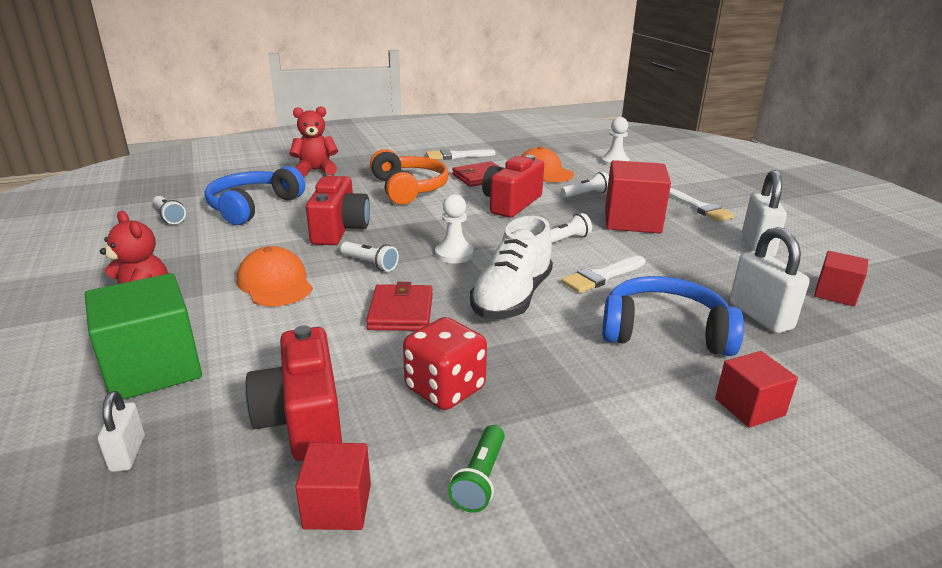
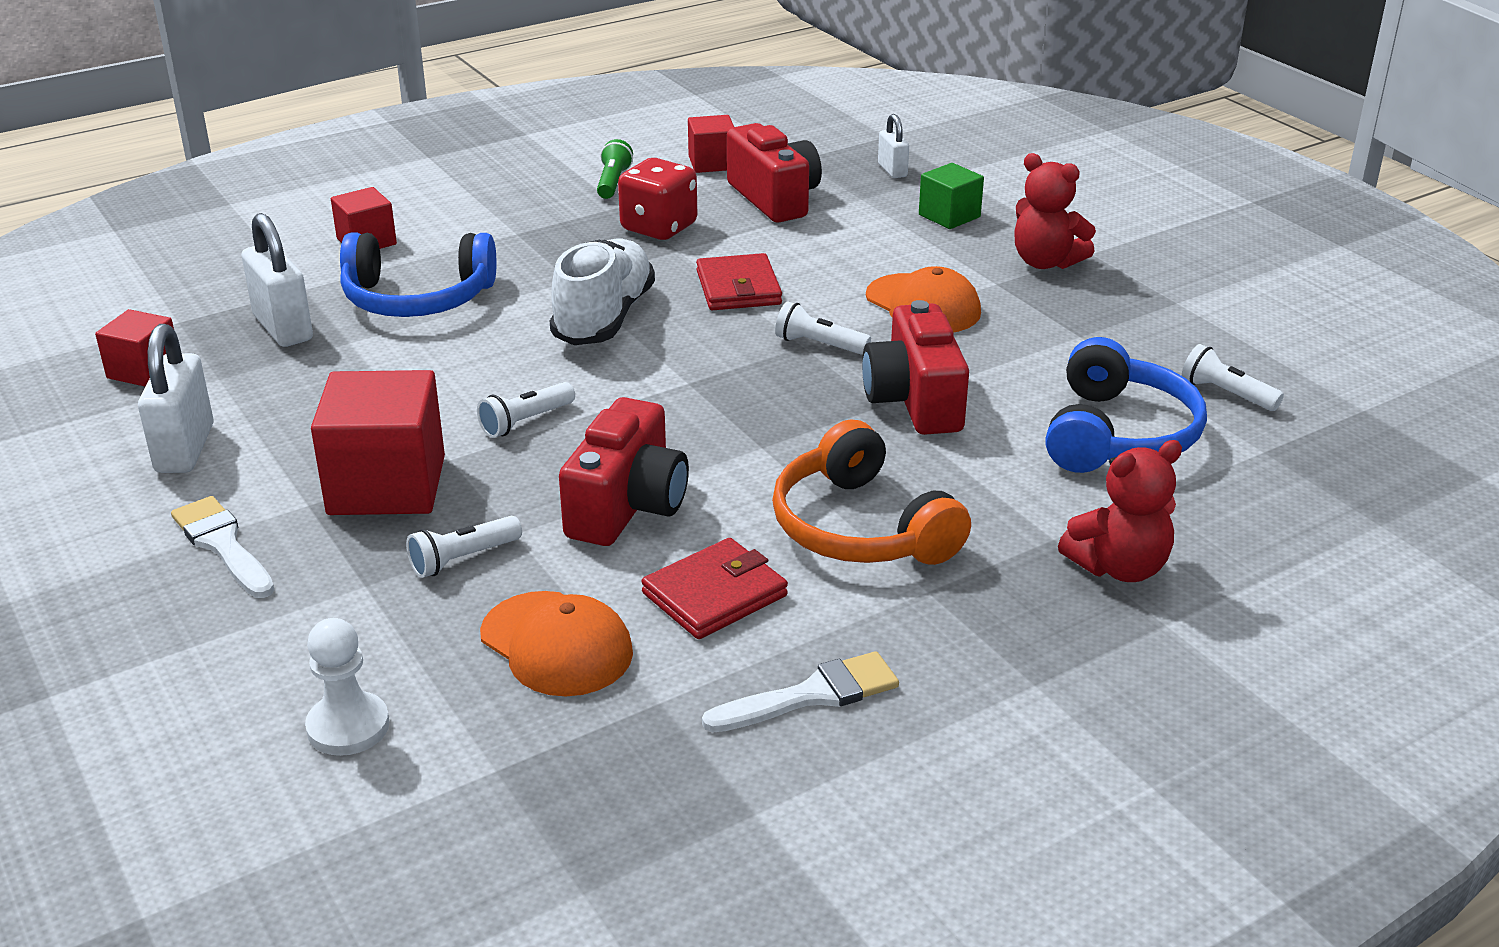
camera: 170 degrees right, 5 degrees up
(153, 368) = (949, 216): green cube -> green cube, size x0.56
(454, 254) = (702, 374): white pawn -> none
(601, 276) = (476, 361): white brush -> none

§ ABOUT THIS EXERCISE
Every line above that has the string "white" needs to be copied.

§ ANSWER
(454, 254) = (702, 374): white pawn -> none
(601, 276) = (476, 361): white brush -> none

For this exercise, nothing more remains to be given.